→ **Exercise**
Find the line below with "(179, 99) = (655, 225): yellow" and the line with "(568, 234) = (601, 156): orange". Output them and the lines between, exactly, but not the pictures.

....................

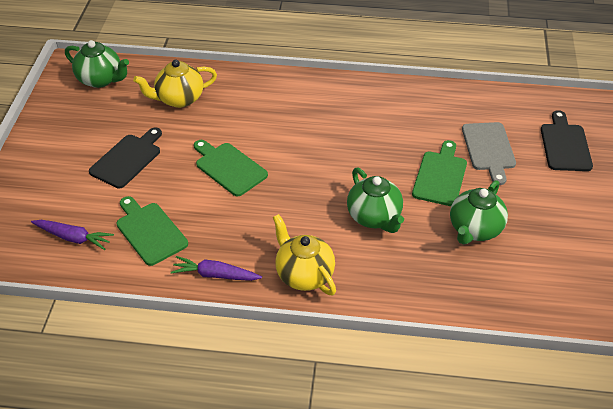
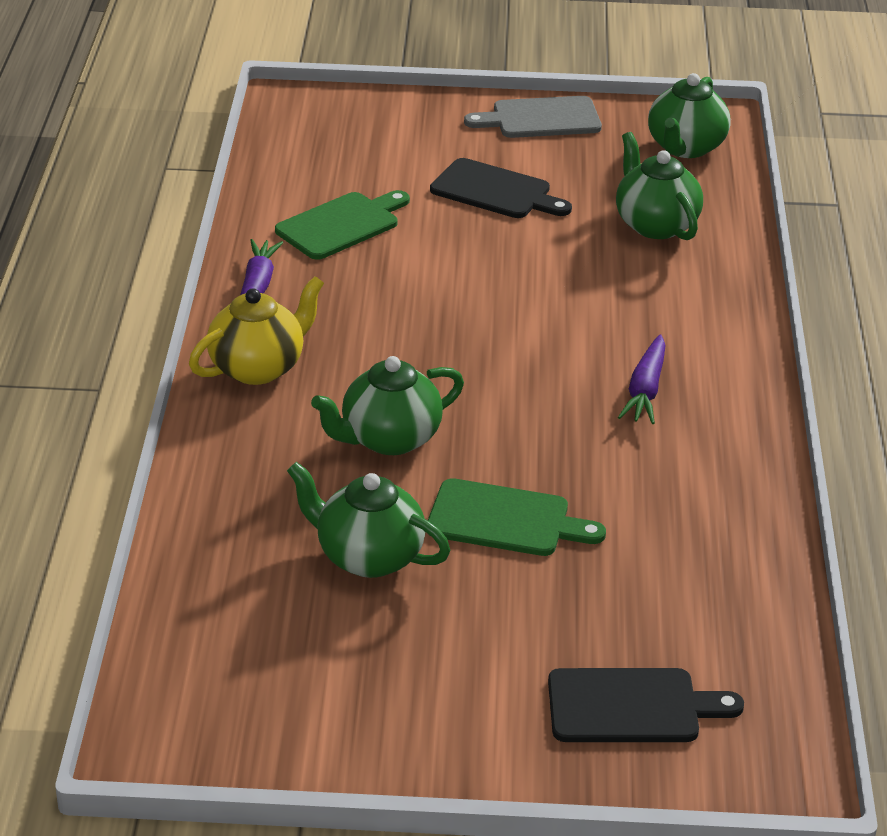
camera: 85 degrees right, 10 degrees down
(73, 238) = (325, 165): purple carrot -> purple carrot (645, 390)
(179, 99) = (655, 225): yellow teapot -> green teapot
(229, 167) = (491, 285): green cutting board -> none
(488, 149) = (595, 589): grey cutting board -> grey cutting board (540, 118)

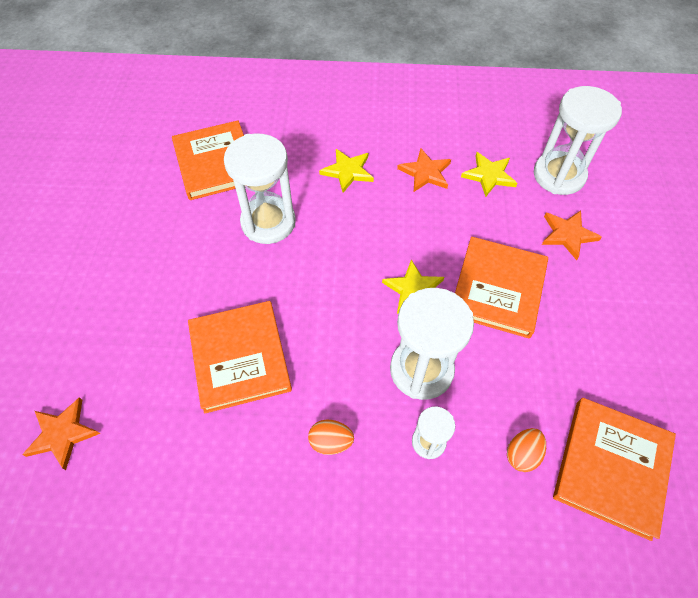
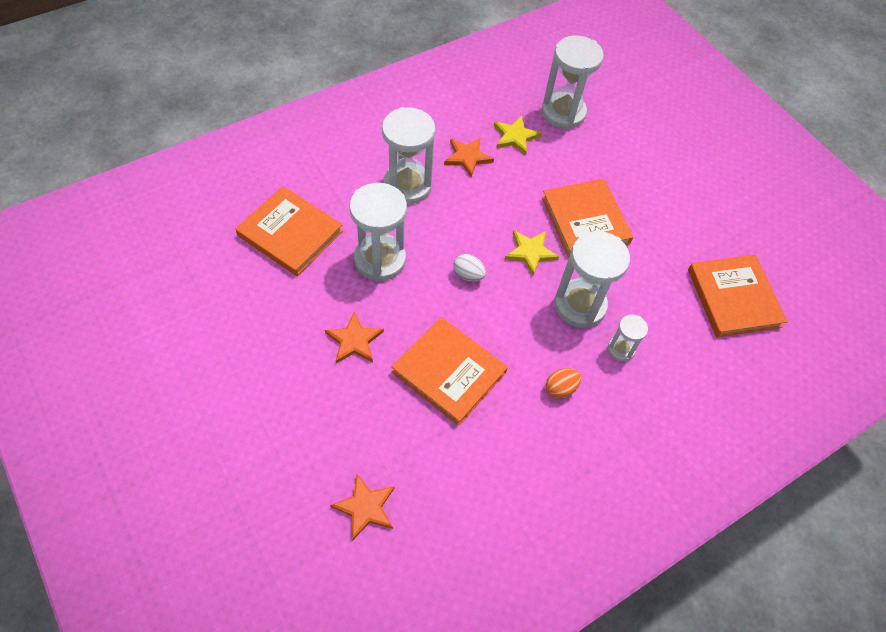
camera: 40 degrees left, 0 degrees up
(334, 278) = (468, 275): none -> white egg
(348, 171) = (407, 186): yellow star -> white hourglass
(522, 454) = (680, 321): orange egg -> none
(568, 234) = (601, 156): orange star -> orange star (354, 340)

....................

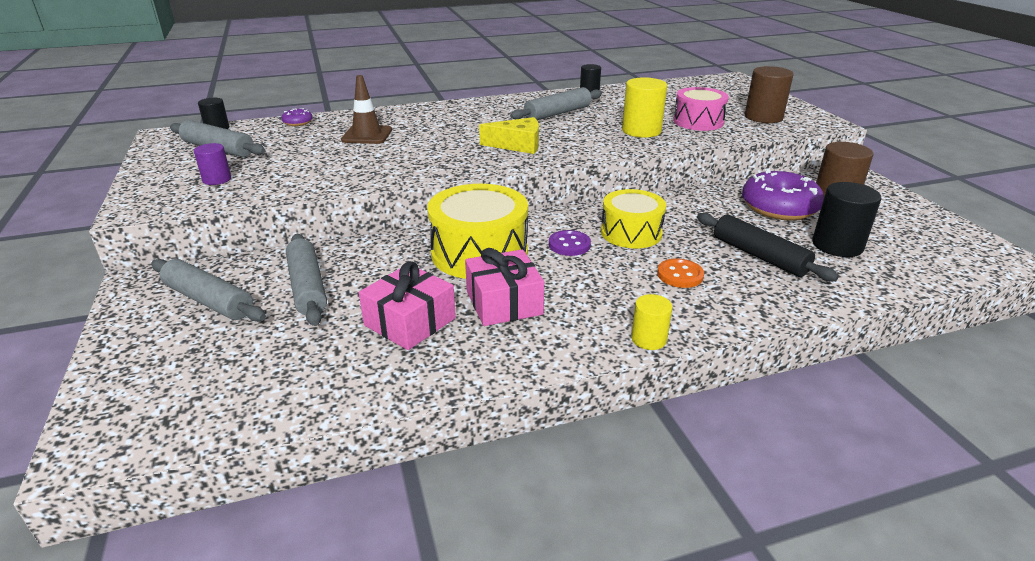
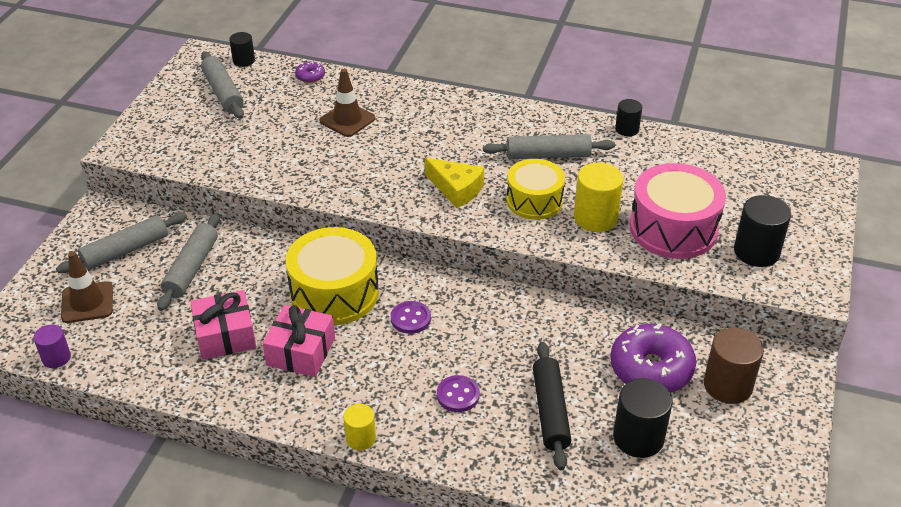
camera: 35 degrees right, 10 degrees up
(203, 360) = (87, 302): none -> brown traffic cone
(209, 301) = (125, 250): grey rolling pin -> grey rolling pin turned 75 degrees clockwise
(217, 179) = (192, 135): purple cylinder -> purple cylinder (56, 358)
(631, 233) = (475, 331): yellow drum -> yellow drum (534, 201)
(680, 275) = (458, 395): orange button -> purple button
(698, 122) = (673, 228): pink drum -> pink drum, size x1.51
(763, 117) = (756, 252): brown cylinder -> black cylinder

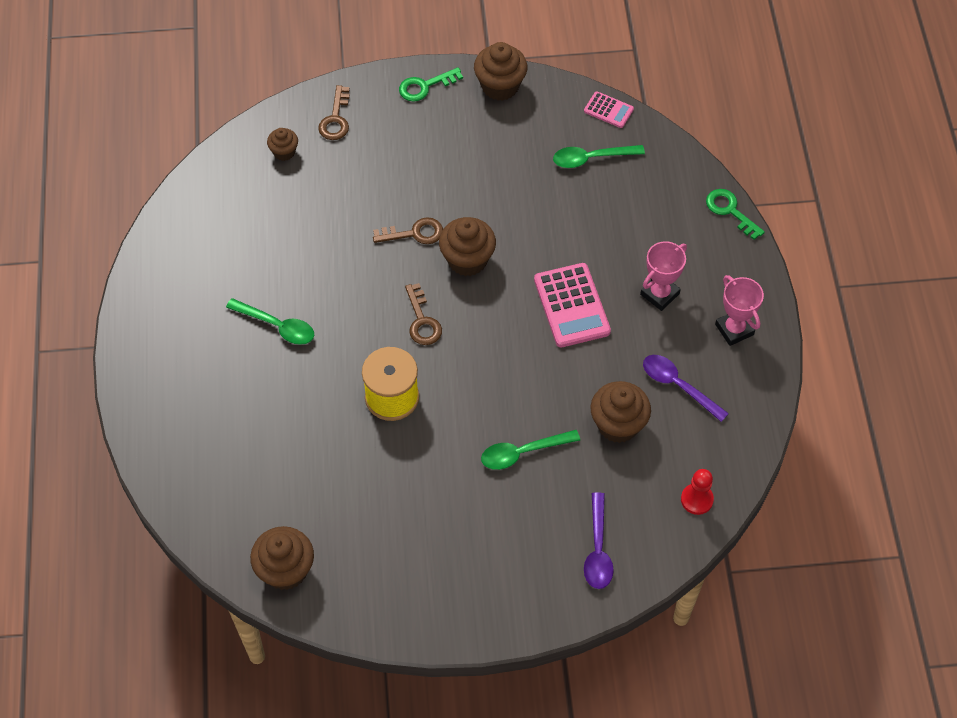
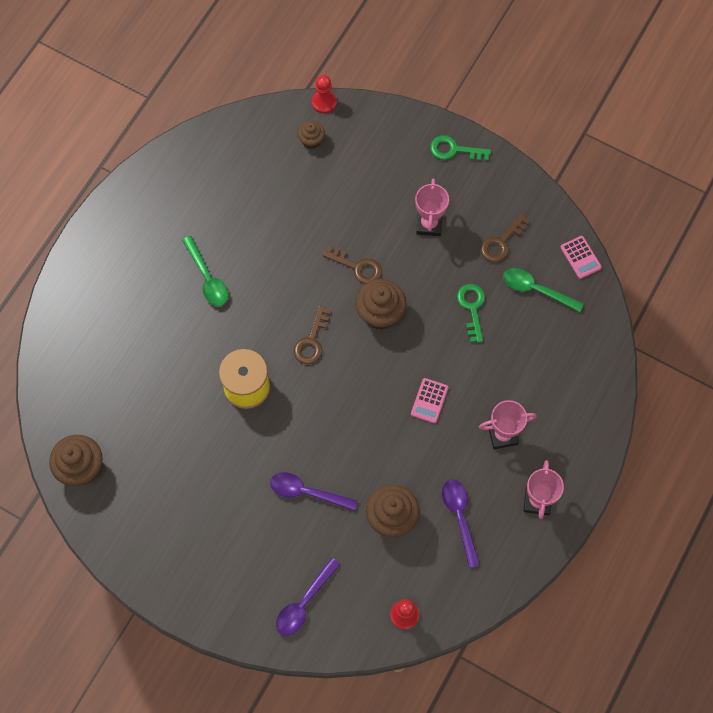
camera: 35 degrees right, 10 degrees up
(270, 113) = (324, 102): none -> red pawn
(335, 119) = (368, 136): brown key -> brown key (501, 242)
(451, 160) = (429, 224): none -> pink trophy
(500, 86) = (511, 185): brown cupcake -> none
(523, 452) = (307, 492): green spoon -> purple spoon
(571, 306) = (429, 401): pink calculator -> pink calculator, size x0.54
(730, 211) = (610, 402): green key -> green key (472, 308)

....................

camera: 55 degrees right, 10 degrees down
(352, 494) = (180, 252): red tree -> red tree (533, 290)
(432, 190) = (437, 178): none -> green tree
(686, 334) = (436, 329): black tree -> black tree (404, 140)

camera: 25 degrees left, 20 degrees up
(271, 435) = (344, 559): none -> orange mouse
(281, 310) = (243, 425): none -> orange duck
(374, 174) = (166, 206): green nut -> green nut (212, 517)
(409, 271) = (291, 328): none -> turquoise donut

....................

→ **The completed task**
(179, 99) = (655, 225): yellow teapot -> green teapot
(229, 167) = (491, 285): green cutting board -> none
(488, 149) = (595, 589): grey cutting board -> grey cutting board (540, 118)

camera: 40 degrees left, 0 degrees up
(334, 278) = (468, 275): none -> white egg
(348, 171) = (407, 186): yellow star -> white hourglass
(522, 454) = (680, 321): orange egg -> none
(568, 234) = (601, 156): orange star -> orange star (354, 340)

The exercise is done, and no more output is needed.